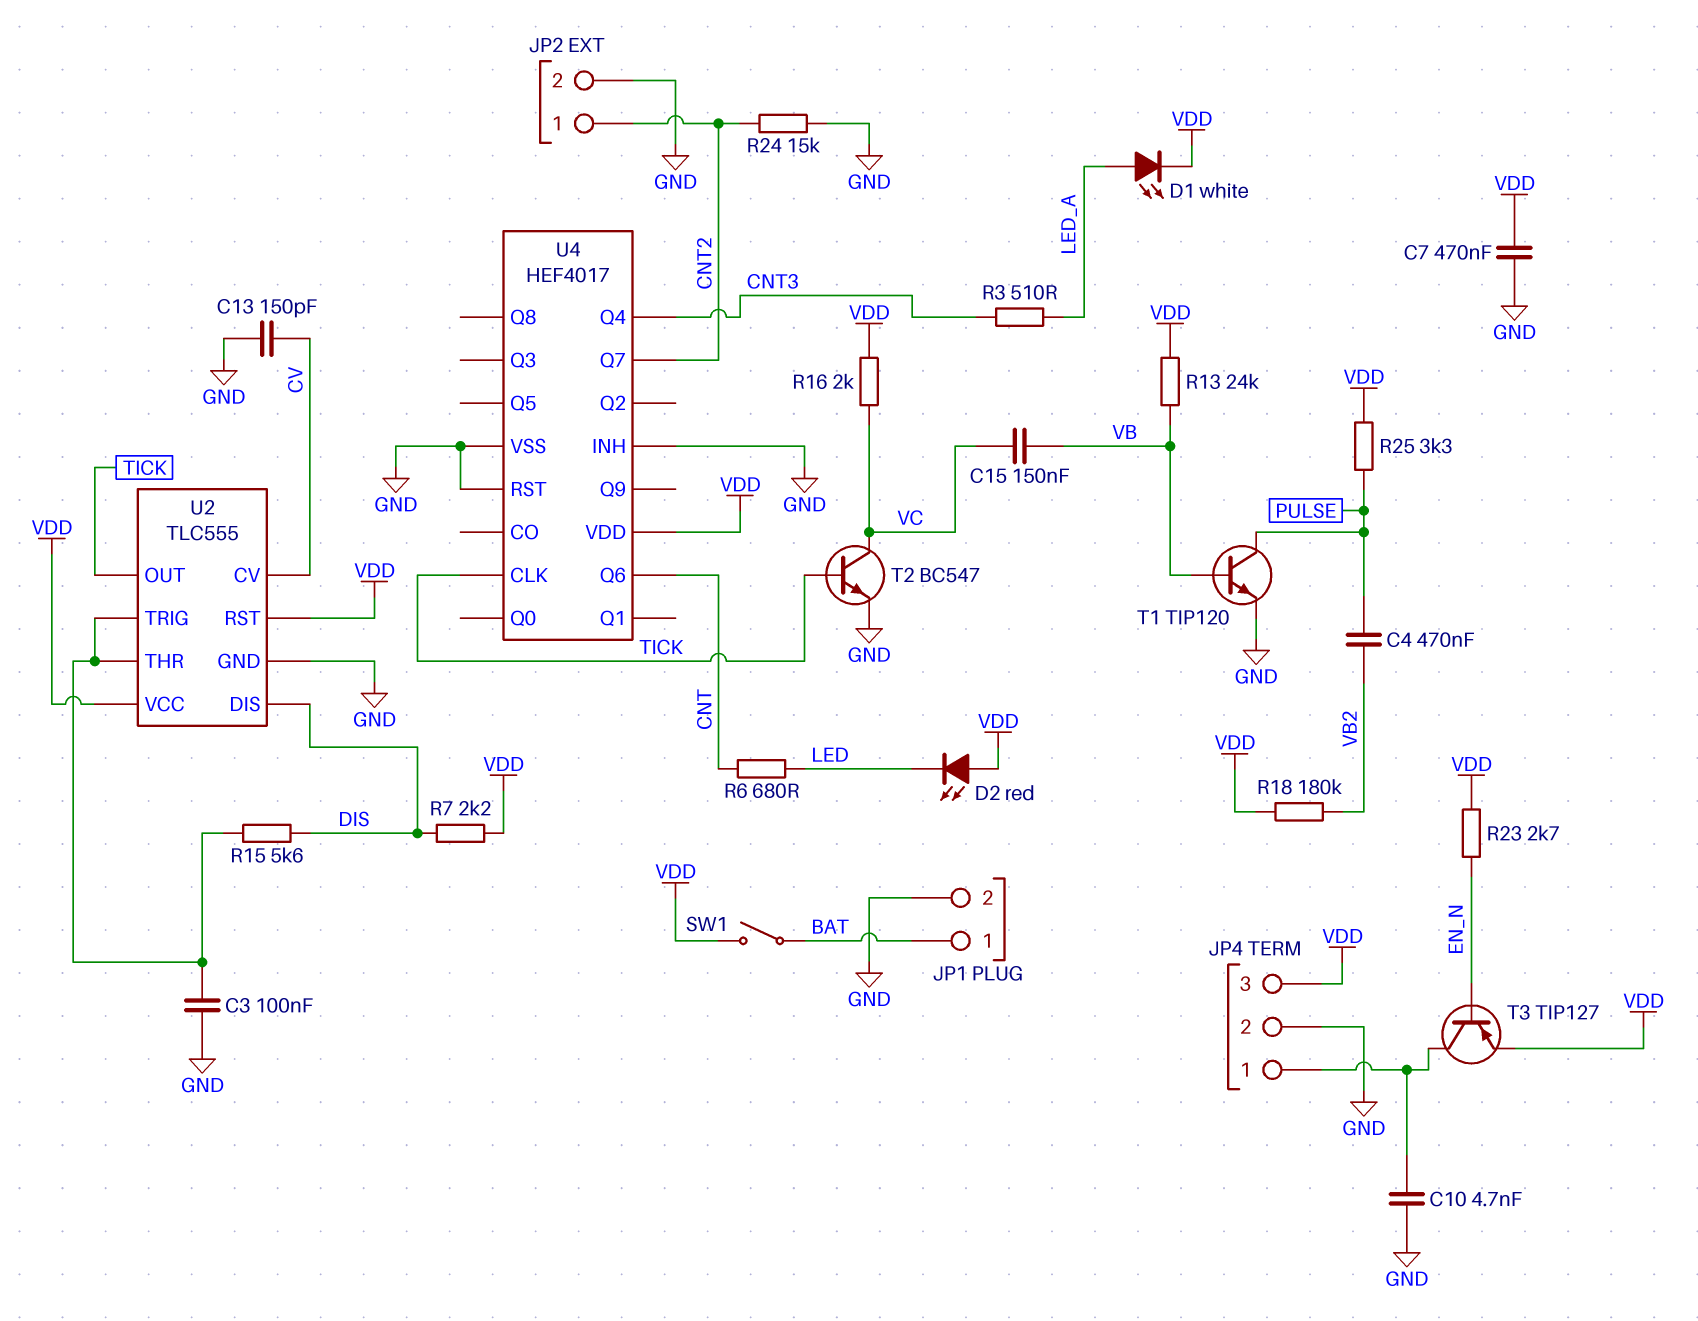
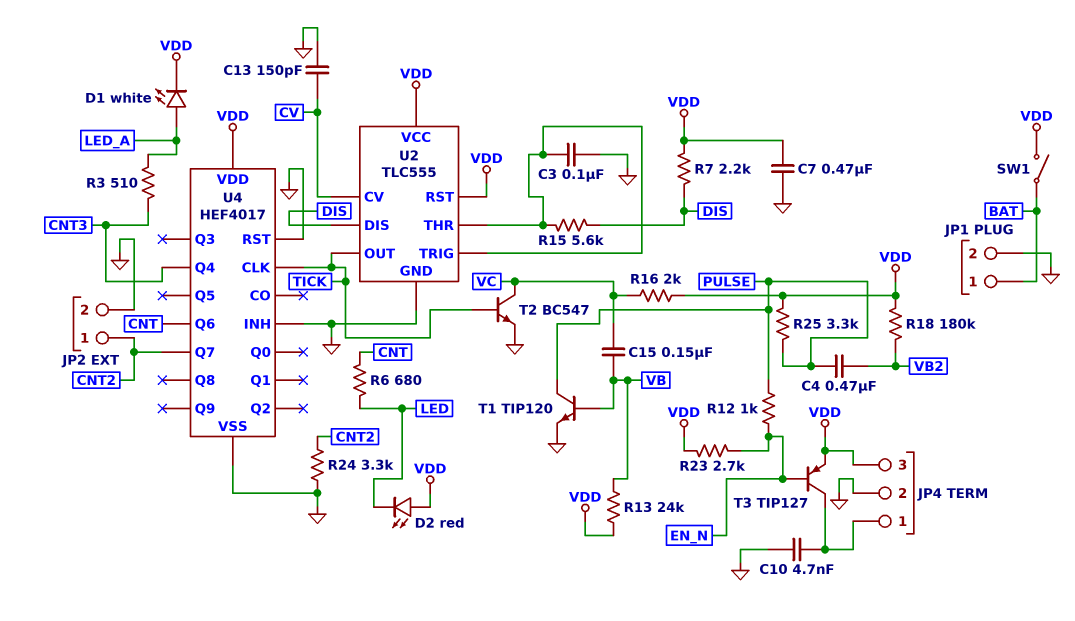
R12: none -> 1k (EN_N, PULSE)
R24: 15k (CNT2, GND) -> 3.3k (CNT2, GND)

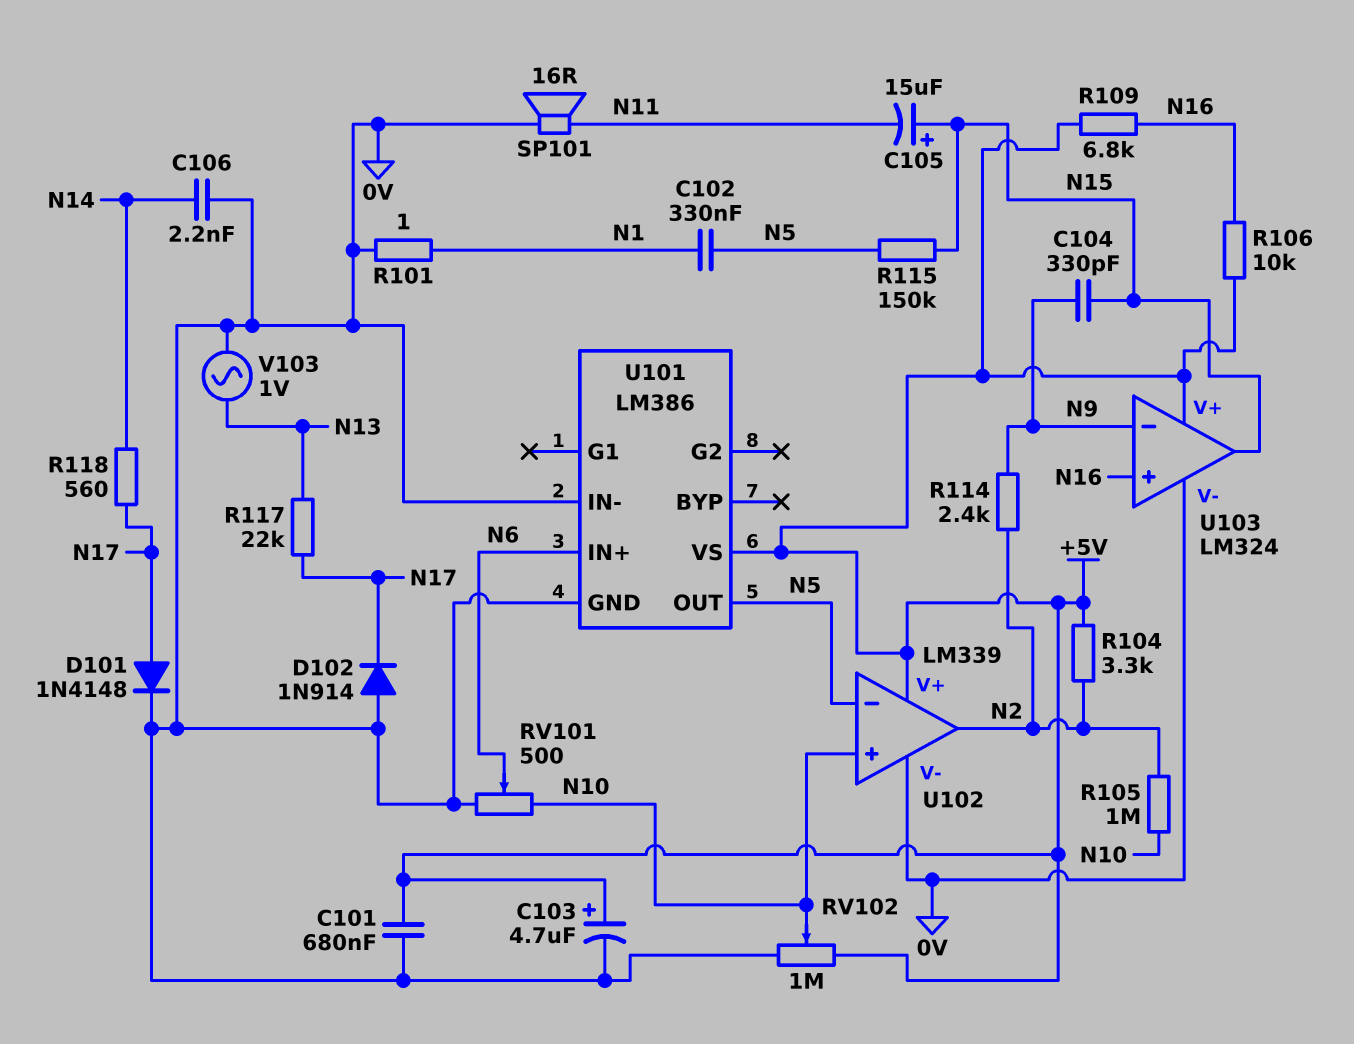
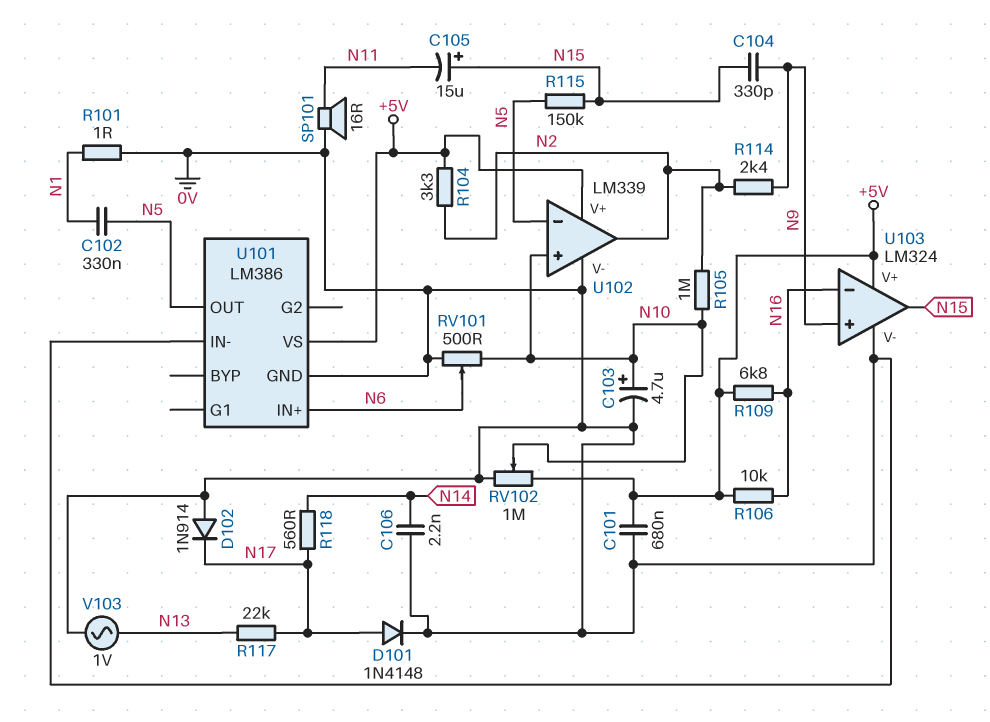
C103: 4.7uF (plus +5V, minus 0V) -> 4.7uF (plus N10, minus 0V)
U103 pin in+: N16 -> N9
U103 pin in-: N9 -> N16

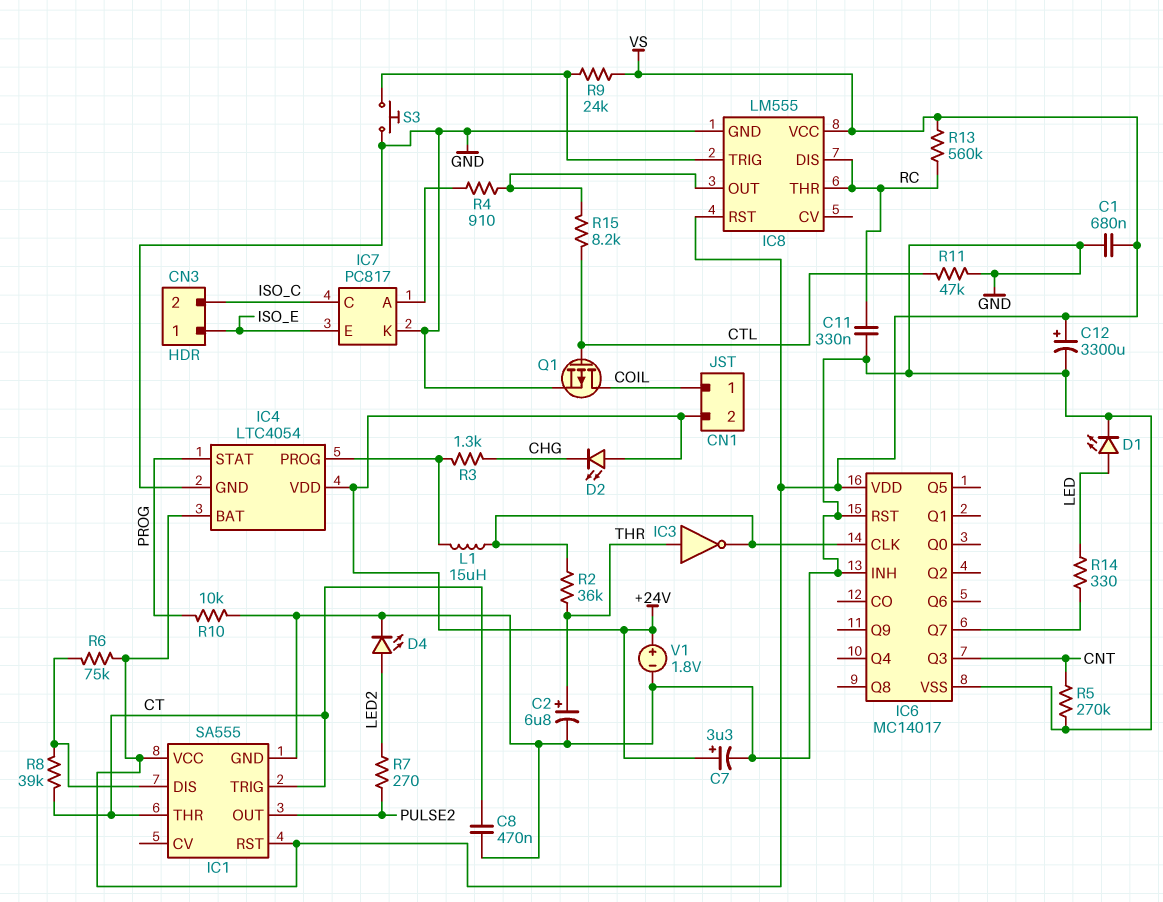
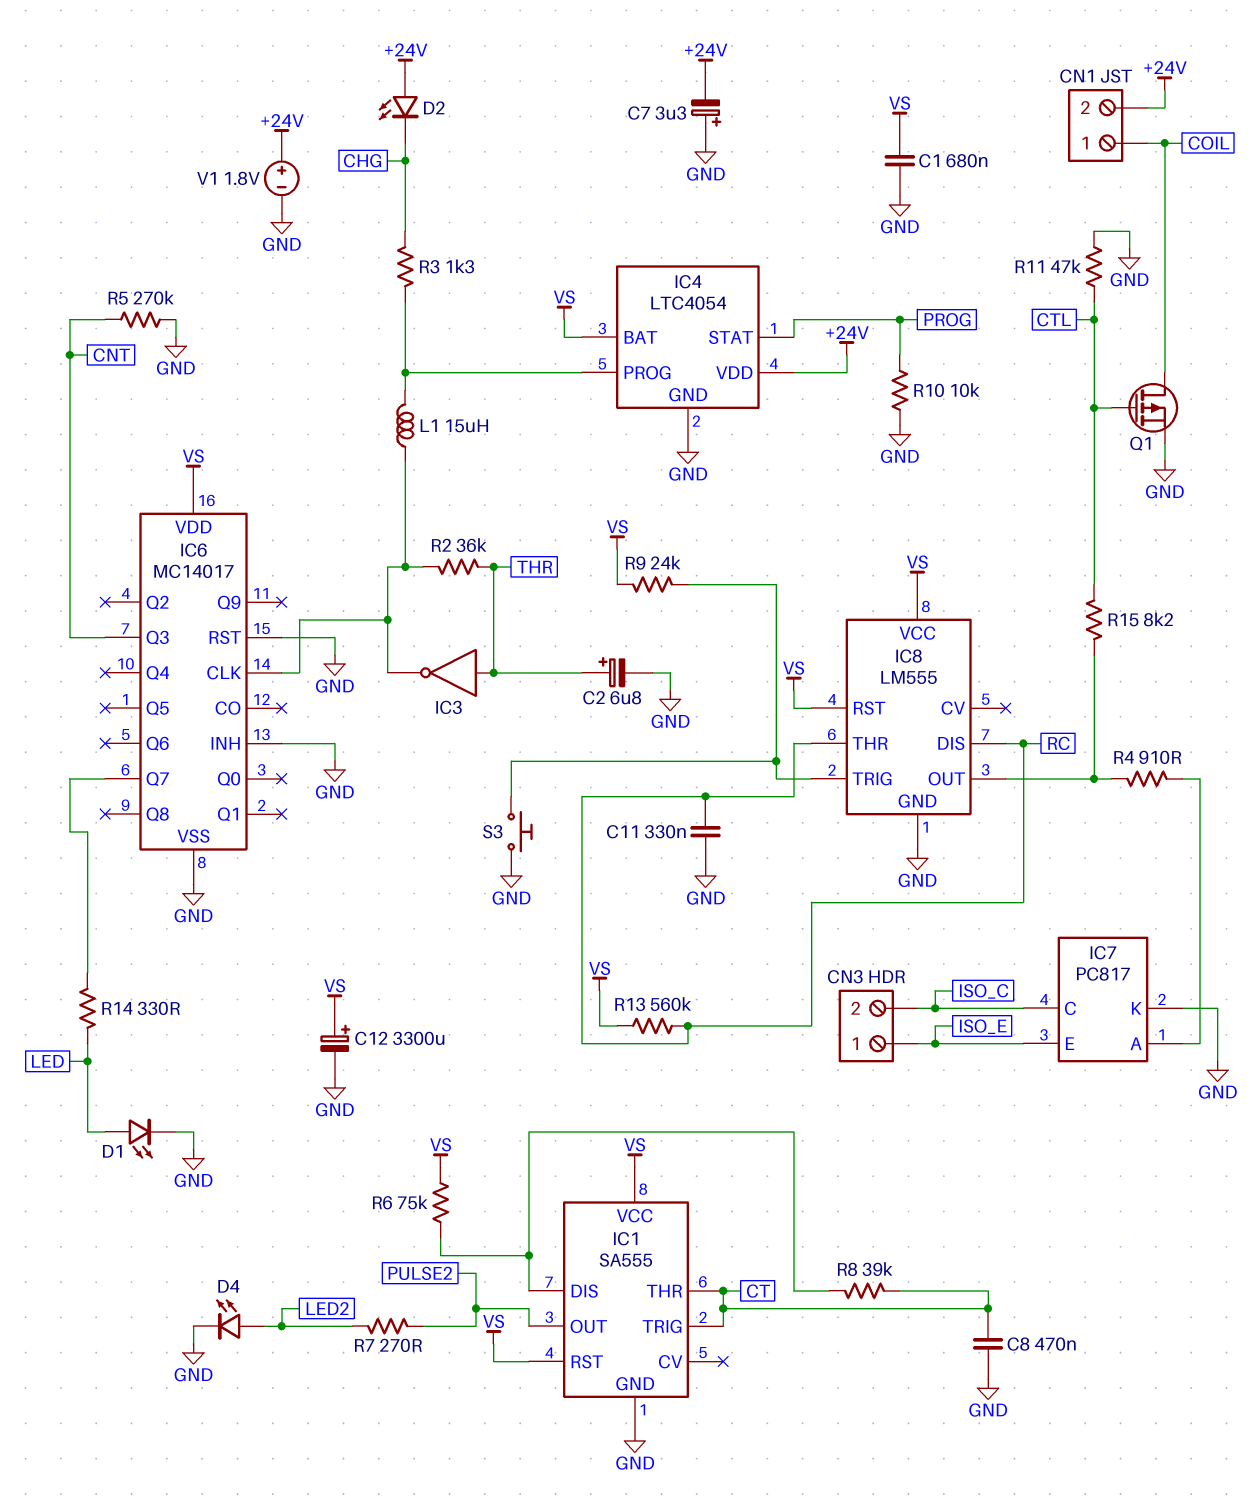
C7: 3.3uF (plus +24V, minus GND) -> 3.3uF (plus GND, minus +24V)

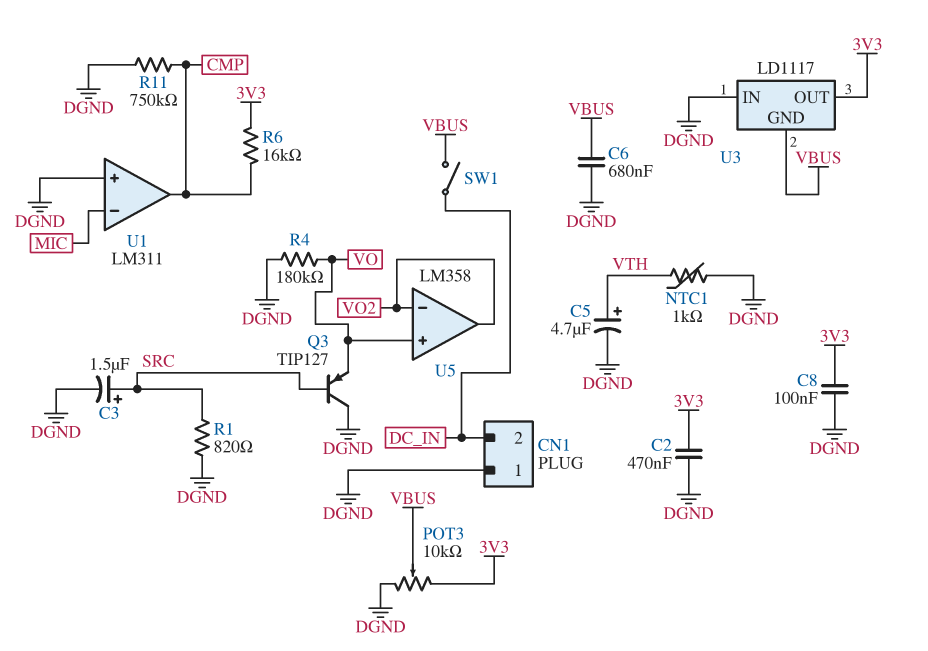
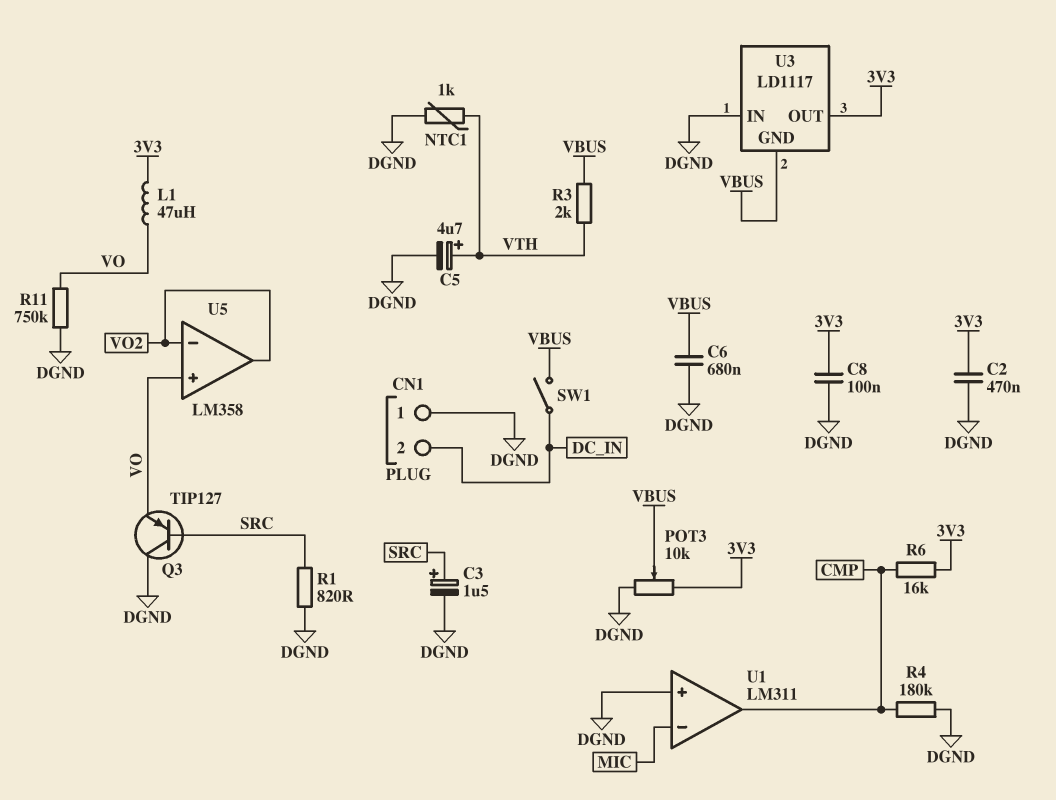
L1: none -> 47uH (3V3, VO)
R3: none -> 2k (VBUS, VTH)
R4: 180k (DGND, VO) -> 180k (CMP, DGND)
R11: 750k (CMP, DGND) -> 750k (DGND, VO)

================

> Task statement: Working from the line containing "C103: 4.7uF (plus" to the last line of the data, retype every line exactly, both ends included, and leave out all pictures.

> Result below:
C103: 4.7uF (plus +5V, minus 0V) -> 4.7uF (plus N10, minus 0V)
U103 pin in+: N16 -> N9
U103 pin in-: N9 -> N16

C7: 3.3uF (plus +24V, minus GND) -> 3.3uF (plus GND, minus +24V)

L1: none -> 47uH (3V3, VO)
R3: none -> 2k (VBUS, VTH)
R4: 180k (DGND, VO) -> 180k (CMP, DGND)
R11: 750k (CMP, DGND) -> 750k (DGND, VO)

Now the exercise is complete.